> _WHAT YOU ARE ASKED TO DO_: The answer must consist solely of the line that contains "where | amount |" and all subsequent lines of the data, each reproduced exactly.
---------- AVAILABLE DATA
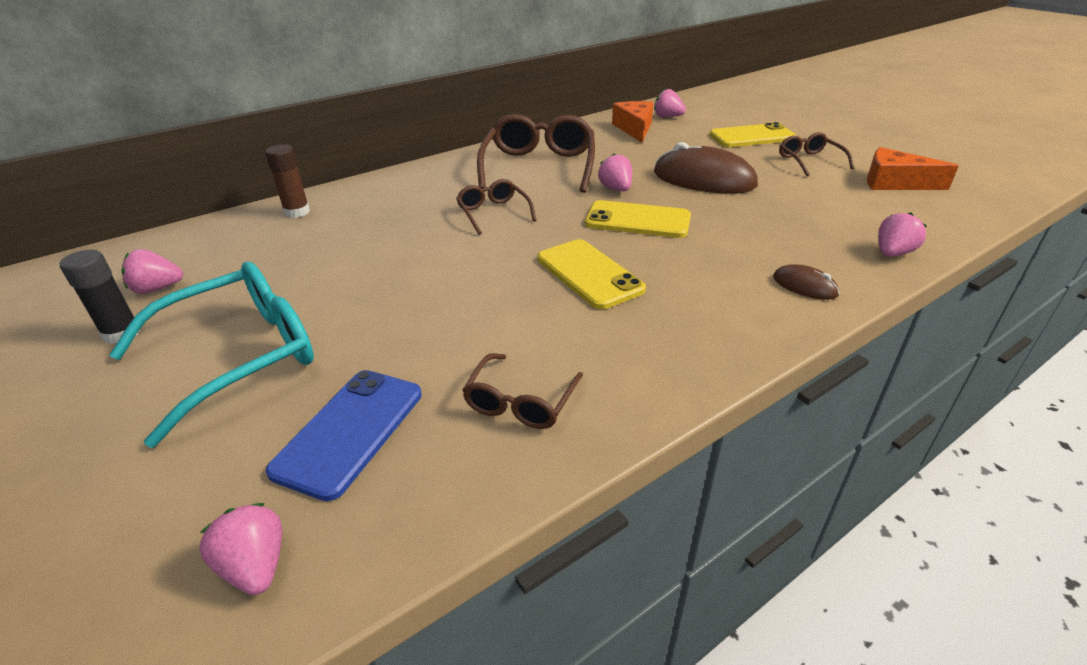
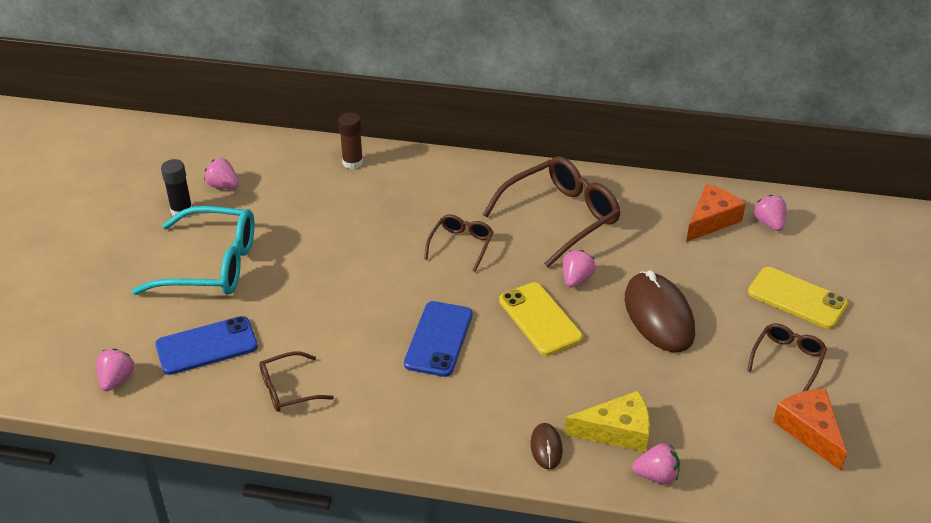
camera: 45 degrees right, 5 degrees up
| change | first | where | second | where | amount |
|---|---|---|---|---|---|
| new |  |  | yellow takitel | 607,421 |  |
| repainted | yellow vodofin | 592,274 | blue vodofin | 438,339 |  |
--------------------
> _THE ANSWER_:
| change | first | where | second | where | amount |
|---|---|---|---|---|---|
| new |  |  | yellow takitel | 607,421 |  |
| repainted | yellow vodofin | 592,274 | blue vodofin | 438,339 |  |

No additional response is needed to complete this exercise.